TASK
Reprint all of the data below exactly as shown and skip every image.

DATA SHOWN
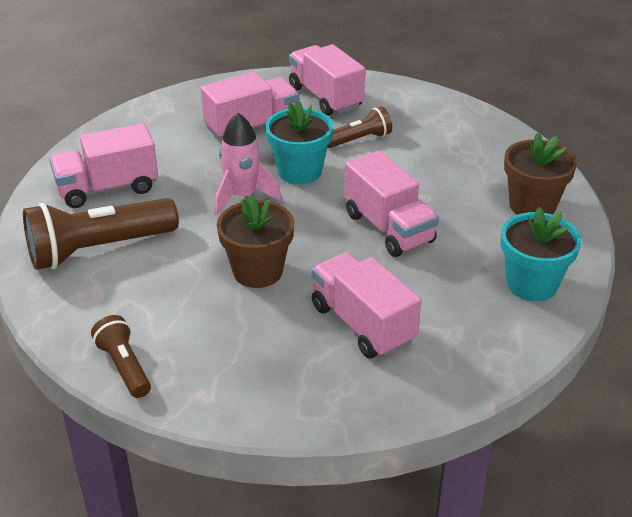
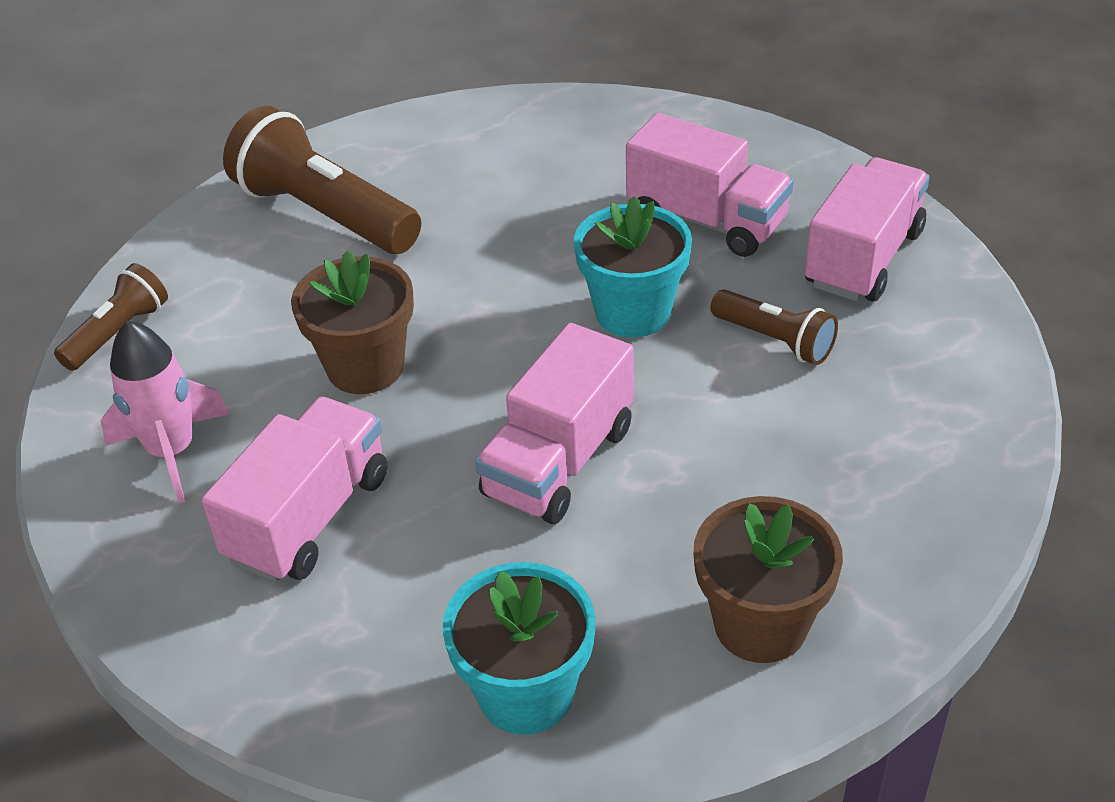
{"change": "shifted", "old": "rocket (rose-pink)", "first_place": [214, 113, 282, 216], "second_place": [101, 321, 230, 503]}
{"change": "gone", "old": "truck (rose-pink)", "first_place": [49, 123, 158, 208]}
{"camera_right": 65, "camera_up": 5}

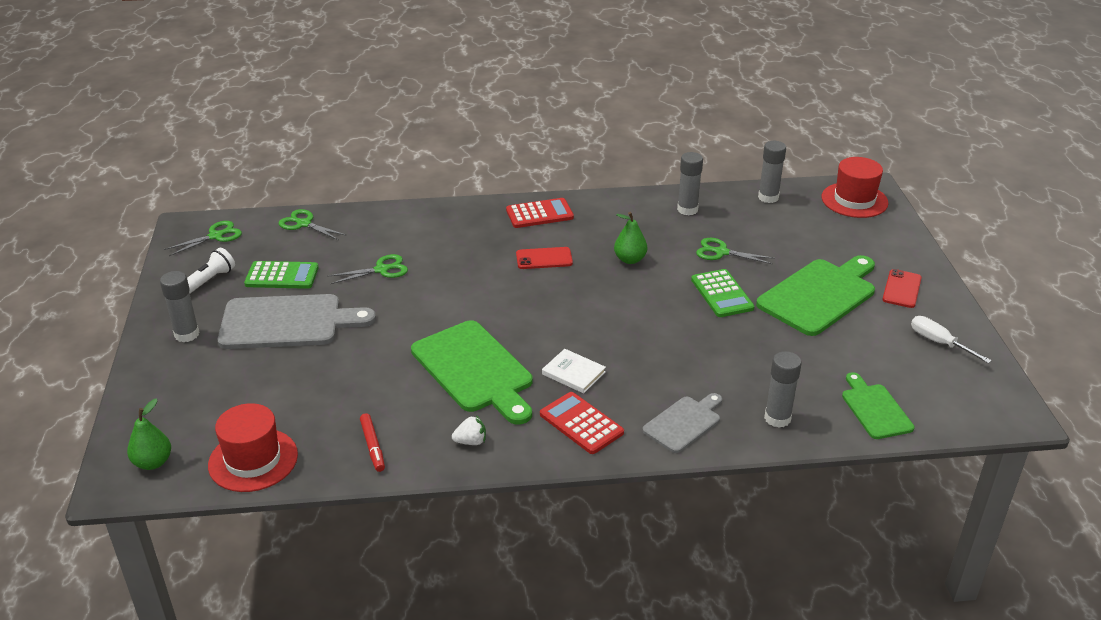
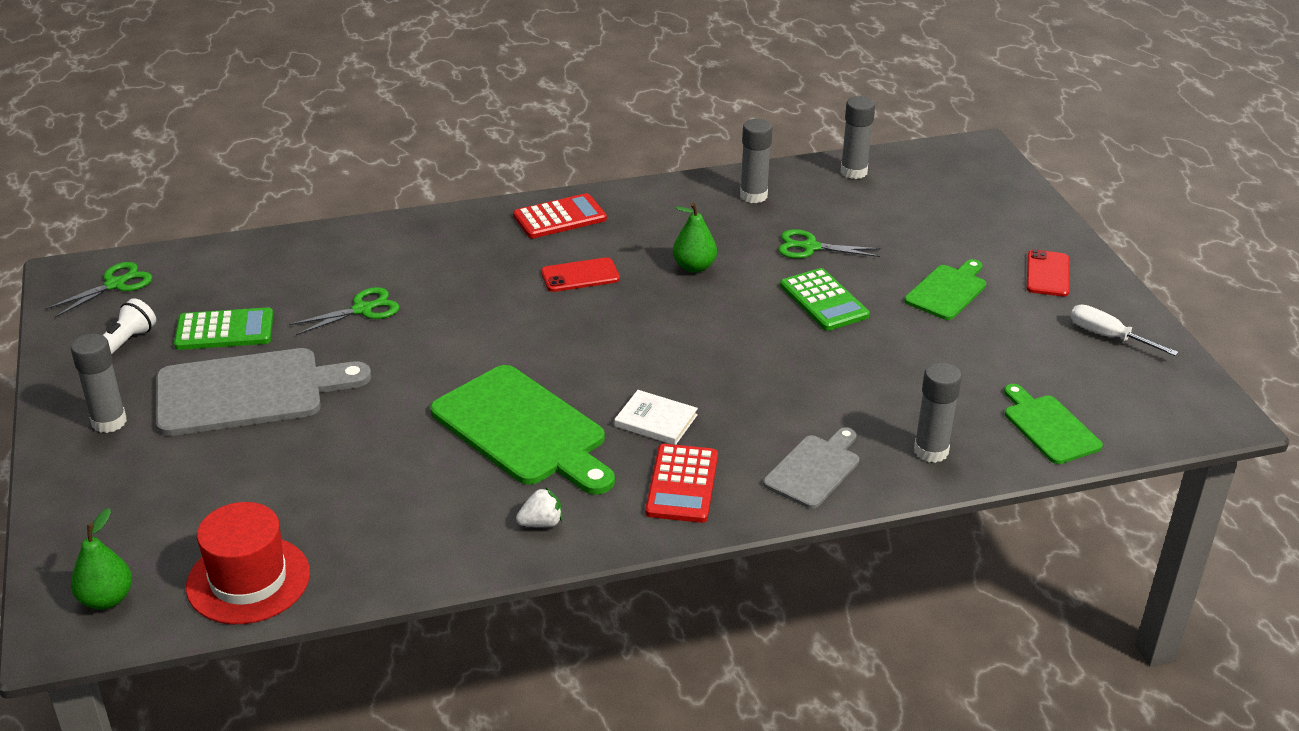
{"change": "rotated", "old": "adding machine (scarlet)", "first_place": [540, 392, 624, 454], "second_place": [645, 444, 718, 523], "degrees": -120}
{"change": "scaled", "old": "chopping board (leaf-green)", "first_place": [756, 255, 875, 336], "second_place": [904, 259, 986, 320], "factor": 0.56}
{"change": "gone", "old": "scissors (leaf-green)", "first_place": [279, 209, 347, 240]}
{"change": "gone", "old": "marker (scarlet)", "first_place": [360, 413, 385, 472]}
{"change": "gone", "old": "top hat (scarlet)", "first_place": [822, 157, 888, 218]}
{"camera_right": -10, "camera_up": 0}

ANSWER TO THE PROBLEM
{"change": "shifted", "old": "rocket (rose-pink)", "first_place": [214, 113, 282, 216], "second_place": [101, 321, 230, 503]}
{"change": "gone", "old": "truck (rose-pink)", "first_place": [49, 123, 158, 208]}
{"camera_right": 65, "camera_up": 5}

{"change": "rotated", "old": "adding machine (scarlet)", "first_place": [540, 392, 624, 454], "second_place": [645, 444, 718, 523], "degrees": -120}
{"change": "scaled", "old": "chopping board (leaf-green)", "first_place": [756, 255, 875, 336], "second_place": [904, 259, 986, 320], "factor": 0.56}
{"change": "gone", "old": "scissors (leaf-green)", "first_place": [279, 209, 347, 240]}
{"change": "gone", "old": "marker (scarlet)", "first_place": [360, 413, 385, 472]}
{"change": "gone", "old": "top hat (scarlet)", "first_place": [822, 157, 888, 218]}
{"camera_right": -10, "camera_up": 0}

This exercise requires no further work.